--- START ---

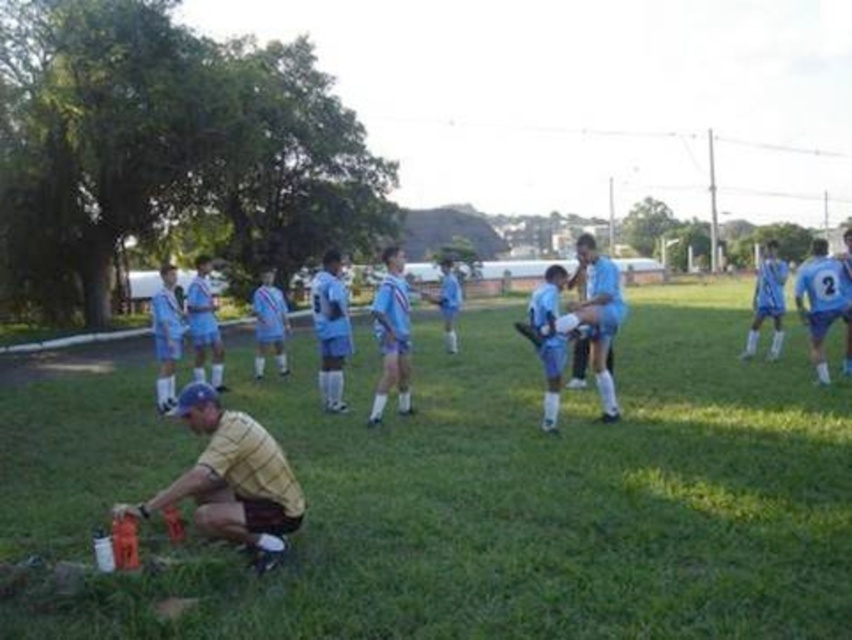
Question: Can you confirm if green grass at lower center is wider than light blue fabric shorts at center?

Choices:
 (A) no
 (B) yes

Answer: (B)

Question: Which point is closer to the camera?

Choices:
 (A) (836, 259)
 (B) (254, 438)
 (C) (521, 602)
 (D) (602, 273)

Answer: (C)

Question: Based on their relative distances, which object is farther from the light blue fabric shorts at center?

Choices:
 (A) yellow plaid shirt at lower left
 (B) green grass at lower center
 (C) light blue fabric uniform at center

Answer: (A)

Question: Does light blue fabric uniform at center have a greater width compared to yellow plaid shirt at lower left?

Choices:
 (A) yes
 (B) no

Answer: (A)

Question: Is light blue fabric uniform at center thinner than yellow plaid shirt at lower left?

Choices:
 (A) no
 (B) yes

Answer: (A)

Question: Which object is farther from the camera taking this photo?

Choices:
 (A) yellow plaid shirt at lower left
 (B) light blue fabric shorts at center

Answer: (B)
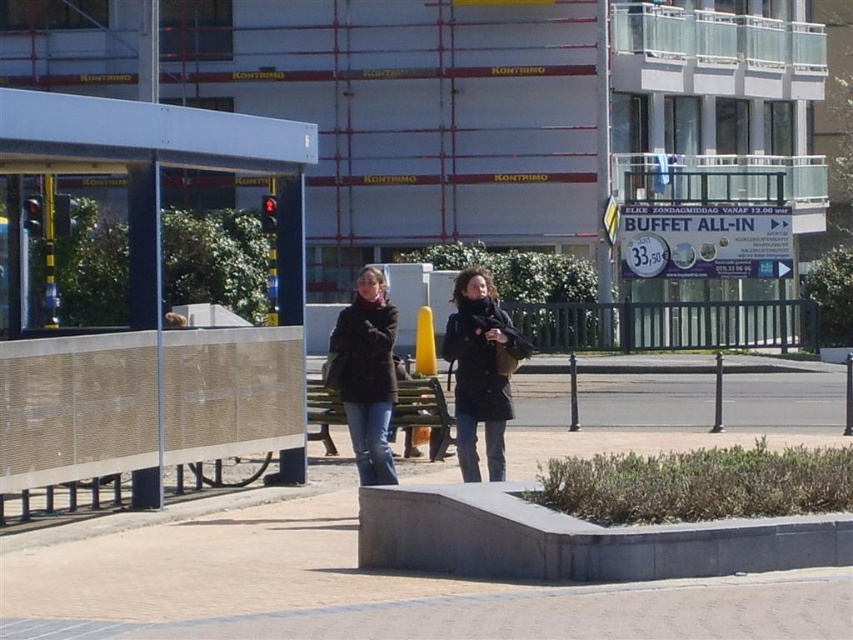
You are a pedestrian standing at the edge of the pathway. You see the metallic silver bus stop at left and the dark brown leather jacket at center. Which object is closer to you?

The dark brown leather jacket at center is closer to you because the metallic silver bus stop at left is positioned over it, indicating it is further away.

You are standing at the bus stop shelter and want to sit down. The bus stop has a bench nearby. Which object, the dark brown leather jacket at center or the wooden park bench at center, is closer to you?

The dark brown leather jacket at center is closer to the viewer than the wooden park bench at center, so you should move towards the dark brown leather jacket at center to reach the bench.

You are a city planner analyzing pedestrian flow. You notice the metallic silver bus stop at left and the dark brown leather jacket at center. Which object takes up more space in the scene?

The dark brown leather jacket at center occupies more space than the metallic silver bus stop at left according to the description.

--- END ---

TASK DETAILS
Write out the listing from the line containing "The dark brown leather jacket at center is closer to the" through its final line as a numbered list, skipping any blank lines.

TASK ANSWER
1. The dark brown leather jacket at center is closer to the viewer than the wooden park bench at center, so you should move towards the dark brown leather jacket at center to reach the bench.
2. You are a city planner analyzing pedestrian flow. You notice the metallic silver bus stop at left and the dark brown leather jacket at center. Which object takes up more space in the scene?
3. The dark brown leather jacket at center occupies more space than the metallic silver bus stop at left according to the description.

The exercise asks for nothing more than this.